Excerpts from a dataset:
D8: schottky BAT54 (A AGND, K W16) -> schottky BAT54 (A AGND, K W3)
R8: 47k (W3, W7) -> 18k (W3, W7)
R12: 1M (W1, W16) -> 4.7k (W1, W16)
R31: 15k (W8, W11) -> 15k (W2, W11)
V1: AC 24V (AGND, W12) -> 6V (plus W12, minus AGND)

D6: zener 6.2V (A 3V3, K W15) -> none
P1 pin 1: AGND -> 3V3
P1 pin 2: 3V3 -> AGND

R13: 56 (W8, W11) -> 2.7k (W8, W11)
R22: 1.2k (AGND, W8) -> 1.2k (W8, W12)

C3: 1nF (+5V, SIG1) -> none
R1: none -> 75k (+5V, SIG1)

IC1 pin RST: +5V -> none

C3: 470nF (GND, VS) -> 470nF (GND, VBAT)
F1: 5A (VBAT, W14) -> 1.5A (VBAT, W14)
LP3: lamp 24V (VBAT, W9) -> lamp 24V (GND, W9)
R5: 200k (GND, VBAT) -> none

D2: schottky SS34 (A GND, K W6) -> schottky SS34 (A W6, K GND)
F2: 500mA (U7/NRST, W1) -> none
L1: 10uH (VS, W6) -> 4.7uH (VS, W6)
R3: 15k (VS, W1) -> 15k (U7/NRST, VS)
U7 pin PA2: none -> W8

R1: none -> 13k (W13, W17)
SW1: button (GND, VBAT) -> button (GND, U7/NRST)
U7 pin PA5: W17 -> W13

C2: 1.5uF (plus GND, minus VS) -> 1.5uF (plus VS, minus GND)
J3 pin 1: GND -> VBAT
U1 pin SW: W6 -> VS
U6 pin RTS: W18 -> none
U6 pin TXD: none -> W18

Your assignment
Repeat only the lines running from the line that contains "R13: 56 (W8, W11) -> 2.7k (W8, W11)" through the last line above, inclusive.

Written solution
R13: 56 (W8, W11) -> 2.7k (W8, W11)
R22: 1.2k (AGND, W8) -> 1.2k (W8, W12)

C3: 1nF (+5V, SIG1) -> none
R1: none -> 75k (+5V, SIG1)

IC1 pin RST: +5V -> none

C3: 470nF (GND, VS) -> 470nF (GND, VBAT)
F1: 5A (VBAT, W14) -> 1.5A (VBAT, W14)
LP3: lamp 24V (VBAT, W9) -> lamp 24V (GND, W9)
R5: 200k (GND, VBAT) -> none

D2: schottky SS34 (A GND, K W6) -> schottky SS34 (A W6, K GND)
F2: 500mA (U7/NRST, W1) -> none
L1: 10uH (VS, W6) -> 4.7uH (VS, W6)
R3: 15k (VS, W1) -> 15k (U7/NRST, VS)
U7 pin PA2: none -> W8

R1: none -> 13k (W13, W17)
SW1: button (GND, VBAT) -> button (GND, U7/NRST)
U7 pin PA5: W17 -> W13

C2: 1.5uF (plus GND, minus VS) -> 1.5uF (plus VS, minus GND)
J3 pin 1: GND -> VBAT
U1 pin SW: W6 -> VS
U6 pin RTS: W18 -> none
U6 pin TXD: none -> W18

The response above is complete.